▶ **Instructions for the task**
Every entry below should be written out again exactly.

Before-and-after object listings
<<<<

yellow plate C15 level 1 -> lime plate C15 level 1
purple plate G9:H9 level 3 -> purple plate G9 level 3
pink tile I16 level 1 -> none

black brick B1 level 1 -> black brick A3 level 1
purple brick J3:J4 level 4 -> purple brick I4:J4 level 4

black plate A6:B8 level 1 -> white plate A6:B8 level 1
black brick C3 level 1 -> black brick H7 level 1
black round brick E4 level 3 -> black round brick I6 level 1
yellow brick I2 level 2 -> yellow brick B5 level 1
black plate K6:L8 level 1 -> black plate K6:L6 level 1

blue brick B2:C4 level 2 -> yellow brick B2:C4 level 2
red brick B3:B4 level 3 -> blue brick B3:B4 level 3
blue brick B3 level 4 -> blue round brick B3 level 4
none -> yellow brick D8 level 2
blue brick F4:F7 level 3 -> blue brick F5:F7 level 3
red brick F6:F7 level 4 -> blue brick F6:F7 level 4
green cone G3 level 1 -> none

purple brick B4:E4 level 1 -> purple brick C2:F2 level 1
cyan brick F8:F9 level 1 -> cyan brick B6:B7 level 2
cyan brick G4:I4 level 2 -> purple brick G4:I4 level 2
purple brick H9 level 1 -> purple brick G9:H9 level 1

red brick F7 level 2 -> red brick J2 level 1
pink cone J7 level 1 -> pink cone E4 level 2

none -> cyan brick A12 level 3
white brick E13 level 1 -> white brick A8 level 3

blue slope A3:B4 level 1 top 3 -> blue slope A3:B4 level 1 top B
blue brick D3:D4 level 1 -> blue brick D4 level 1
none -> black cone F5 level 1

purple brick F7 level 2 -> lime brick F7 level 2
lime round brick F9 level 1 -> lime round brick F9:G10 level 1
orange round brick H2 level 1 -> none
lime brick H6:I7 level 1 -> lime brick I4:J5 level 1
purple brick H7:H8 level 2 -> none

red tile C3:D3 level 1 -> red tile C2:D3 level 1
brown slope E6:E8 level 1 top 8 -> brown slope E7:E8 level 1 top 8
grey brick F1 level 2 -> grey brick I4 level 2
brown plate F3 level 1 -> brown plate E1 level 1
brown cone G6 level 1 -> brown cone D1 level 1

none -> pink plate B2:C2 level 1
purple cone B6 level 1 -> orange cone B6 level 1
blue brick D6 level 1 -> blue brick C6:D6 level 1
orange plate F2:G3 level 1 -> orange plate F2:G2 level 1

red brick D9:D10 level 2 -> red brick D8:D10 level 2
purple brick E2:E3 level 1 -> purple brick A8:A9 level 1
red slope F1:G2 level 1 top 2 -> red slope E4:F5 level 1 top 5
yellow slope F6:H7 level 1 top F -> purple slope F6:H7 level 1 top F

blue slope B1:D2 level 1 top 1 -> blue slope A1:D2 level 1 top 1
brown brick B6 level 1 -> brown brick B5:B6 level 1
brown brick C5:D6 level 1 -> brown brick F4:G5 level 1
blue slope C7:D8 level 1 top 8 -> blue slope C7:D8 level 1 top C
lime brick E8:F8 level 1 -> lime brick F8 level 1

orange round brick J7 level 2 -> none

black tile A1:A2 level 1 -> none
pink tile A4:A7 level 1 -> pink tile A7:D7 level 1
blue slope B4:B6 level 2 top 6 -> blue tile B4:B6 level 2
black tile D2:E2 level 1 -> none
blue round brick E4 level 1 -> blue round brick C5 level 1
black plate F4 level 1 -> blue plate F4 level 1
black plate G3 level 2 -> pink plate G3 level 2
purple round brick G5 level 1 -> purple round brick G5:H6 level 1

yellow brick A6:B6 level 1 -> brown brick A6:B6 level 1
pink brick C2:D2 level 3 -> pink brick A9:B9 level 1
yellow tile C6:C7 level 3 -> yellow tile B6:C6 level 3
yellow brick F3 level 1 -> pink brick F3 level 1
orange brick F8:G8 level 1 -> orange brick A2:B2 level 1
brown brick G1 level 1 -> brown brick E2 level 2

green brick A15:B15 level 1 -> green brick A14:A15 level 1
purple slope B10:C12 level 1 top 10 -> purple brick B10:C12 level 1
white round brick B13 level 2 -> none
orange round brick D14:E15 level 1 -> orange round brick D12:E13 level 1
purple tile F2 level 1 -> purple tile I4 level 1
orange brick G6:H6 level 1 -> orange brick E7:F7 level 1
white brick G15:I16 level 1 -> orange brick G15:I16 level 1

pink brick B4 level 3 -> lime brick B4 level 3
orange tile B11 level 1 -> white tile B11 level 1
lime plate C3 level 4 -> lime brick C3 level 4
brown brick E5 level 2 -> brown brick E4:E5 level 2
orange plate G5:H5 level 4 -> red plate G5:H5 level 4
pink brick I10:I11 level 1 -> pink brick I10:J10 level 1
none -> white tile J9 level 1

>>>>

▶ **Written response**
yellow plate C15 level 1 -> lime plate C15 level 1
purple plate G9:H9 level 3 -> purple plate G9 level 3
pink tile I16 level 1 -> none

black brick B1 level 1 -> black brick A3 level 1
purple brick J3:J4 level 4 -> purple brick I4:J4 level 4

black plate A6:B8 level 1 -> white plate A6:B8 level 1
black brick C3 level 1 -> black brick H7 level 1
black round brick E4 level 3 -> black round brick I6 level 1
yellow brick I2 level 2 -> yellow brick B5 level 1
black plate K6:L8 level 1 -> black plate K6:L6 level 1

blue brick B2:C4 level 2 -> yellow brick B2:C4 level 2
red brick B3:B4 level 3 -> blue brick B3:B4 level 3
blue brick B3 level 4 -> blue round brick B3 level 4
none -> yellow brick D8 level 2
blue brick F4:F7 level 3 -> blue brick F5:F7 level 3
red brick F6:F7 level 4 -> blue brick F6:F7 level 4
green cone G3 level 1 -> none

purple brick B4:E4 level 1 -> purple brick C2:F2 level 1
cyan brick F8:F9 level 1 -> cyan brick B6:B7 level 2
cyan brick G4:I4 level 2 -> purple brick G4:I4 level 2
purple brick H9 level 1 -> purple brick G9:H9 level 1

red brick F7 level 2 -> red brick J2 level 1
pink cone J7 level 1 -> pink cone E4 level 2

none -> cyan brick A12 level 3
white brick E13 level 1 -> white brick A8 level 3

blue slope A3:B4 level 1 top 3 -> blue slope A3:B4 level 1 top B
blue brick D3:D4 level 1 -> blue brick D4 level 1
none -> black cone F5 level 1

purple brick F7 level 2 -> lime brick F7 level 2
lime round brick F9 level 1 -> lime round brick F9:G10 level 1
orange round brick H2 level 1 -> none
lime brick H6:I7 level 1 -> lime brick I4:J5 level 1
purple brick H7:H8 level 2 -> none

red tile C3:D3 level 1 -> red tile C2:D3 level 1
brown slope E6:E8 level 1 top 8 -> brown slope E7:E8 level 1 top 8
grey brick F1 level 2 -> grey brick I4 level 2
brown plate F3 level 1 -> brown plate E1 level 1
brown cone G6 level 1 -> brown cone D1 level 1

none -> pink plate B2:C2 level 1
purple cone B6 level 1 -> orange cone B6 level 1
blue brick D6 level 1 -> blue brick C6:D6 level 1
orange plate F2:G3 level 1 -> orange plate F2:G2 level 1

red brick D9:D10 level 2 -> red brick D8:D10 level 2
purple brick E2:E3 level 1 -> purple brick A8:A9 level 1
red slope F1:G2 level 1 top 2 -> red slope E4:F5 level 1 top 5
yellow slope F6:H7 level 1 top F -> purple slope F6:H7 level 1 top F

blue slope B1:D2 level 1 top 1 -> blue slope A1:D2 level 1 top 1
brown brick B6 level 1 -> brown brick B5:B6 level 1
brown brick C5:D6 level 1 -> brown brick F4:G5 level 1
blue slope C7:D8 level 1 top 8 -> blue slope C7:D8 level 1 top C
lime brick E8:F8 level 1 -> lime brick F8 level 1

orange round brick J7 level 2 -> none

black tile A1:A2 level 1 -> none
pink tile A4:A7 level 1 -> pink tile A7:D7 level 1
blue slope B4:B6 level 2 top 6 -> blue tile B4:B6 level 2
black tile D2:E2 level 1 -> none
blue round brick E4 level 1 -> blue round brick C5 level 1
black plate F4 level 1 -> blue plate F4 level 1
black plate G3 level 2 -> pink plate G3 level 2
purple round brick G5 level 1 -> purple round brick G5:H6 level 1

yellow brick A6:B6 level 1 -> brown brick A6:B6 level 1
pink brick C2:D2 level 3 -> pink brick A9:B9 level 1
yellow tile C6:C7 level 3 -> yellow tile B6:C6 level 3
yellow brick F3 level 1 -> pink brick F3 level 1
orange brick F8:G8 level 1 -> orange brick A2:B2 level 1
brown brick G1 level 1 -> brown brick E2 level 2

green brick A15:B15 level 1 -> green brick A14:A15 level 1
purple slope B10:C12 level 1 top 10 -> purple brick B10:C12 level 1
white round brick B13 level 2 -> none
orange round brick D14:E15 level 1 -> orange round brick D12:E13 level 1
purple tile F2 level 1 -> purple tile I4 level 1
orange brick G6:H6 level 1 -> orange brick E7:F7 level 1
white brick G15:I16 level 1 -> orange brick G15:I16 level 1

pink brick B4 level 3 -> lime brick B4 level 3
orange tile B11 level 1 -> white tile B11 level 1
lime plate C3 level 4 -> lime brick C3 level 4
brown brick E5 level 2 -> brown brick E4:E5 level 2
orange plate G5:H5 level 4 -> red plate G5:H5 level 4
pink brick I10:I11 level 1 -> pink brick I10:J10 level 1
none -> white tile J9 level 1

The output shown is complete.